§ Task description:
Set down the line that has "turquoise cupcake: [353,419,434,502]" and each line beneath it, through the last line of the entries, exactly and with no others.

[Per-category count data]
+-------+
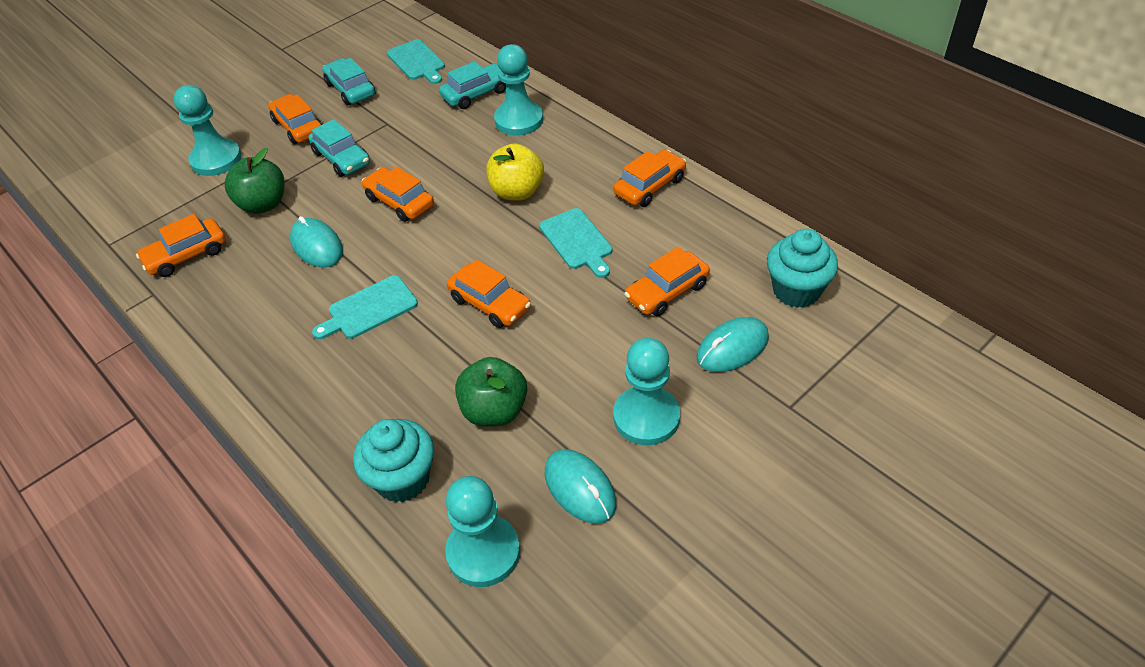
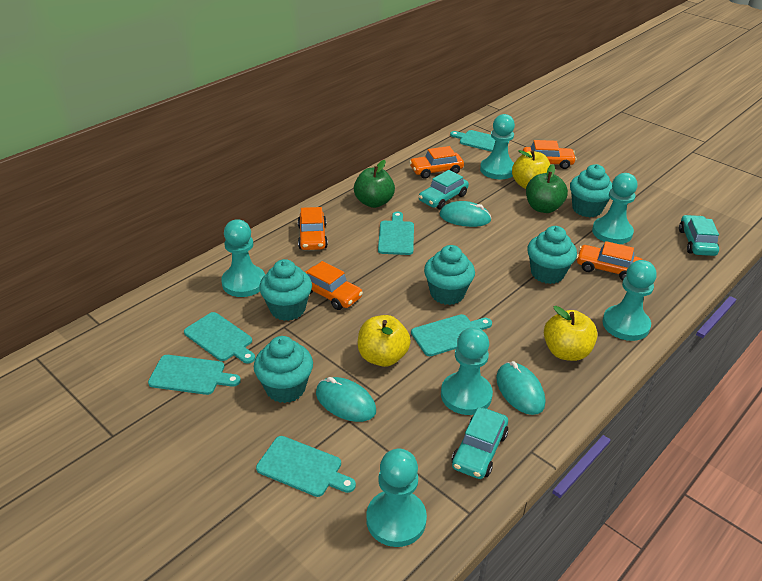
orange car: [136,214,226,277] [268,94,322,144] [362,167,434,222] [447,259,531,328] [613,150,686,207] [624,247,710,316] = 6 -> [298,207,328,250] [305,261,363,310] [409,146,464,179] [523,140,577,169] [576,241,642,280] = 5
turquoise cupcake: [353,419,434,502] [767,229,838,308] = 2 -> [254,336,313,403] [259,259,312,321] [424,245,475,305] [527,226,577,284] [570,164,612,217] = 5
turquoise cutting board: [312,275,418,339] [387,39,445,84] [539,208,612,278] = 3 -> [148,355,241,395] [184,312,255,364] [256,436,356,497] [378,212,414,255] [411,314,492,356] [450,130,509,152] = 6
turquoise pawn: [174,85,242,176] [445,476,520,587] [494,44,543,136] [613,338,680,445] = 4 -> [221,219,265,297] [366,449,427,547] [441,327,493,415] [480,114,515,179] [592,173,638,244] [602,260,656,341] = 6
yellow apple: [487,143,544,201] = 1 -> [358,315,411,367] [512,150,550,189] [544,306,598,361] = 3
+-------+
§ Completed exercise:
turquoise cupcake: [353,419,434,502] [767,229,838,308] = 2 -> [254,336,313,403] [259,259,312,321] [424,245,475,305] [527,226,577,284] [570,164,612,217] = 5
turquoise cutting board: [312,275,418,339] [387,39,445,84] [539,208,612,278] = 3 -> [148,355,241,395] [184,312,255,364] [256,436,356,497] [378,212,414,255] [411,314,492,356] [450,130,509,152] = 6
turquoise pawn: [174,85,242,176] [445,476,520,587] [494,44,543,136] [613,338,680,445] = 4 -> [221,219,265,297] [366,449,427,547] [441,327,493,415] [480,114,515,179] [592,173,638,244] [602,260,656,341] = 6
yellow apple: [487,143,544,201] = 1 -> [358,315,411,367] [512,150,550,189] [544,306,598,361] = 3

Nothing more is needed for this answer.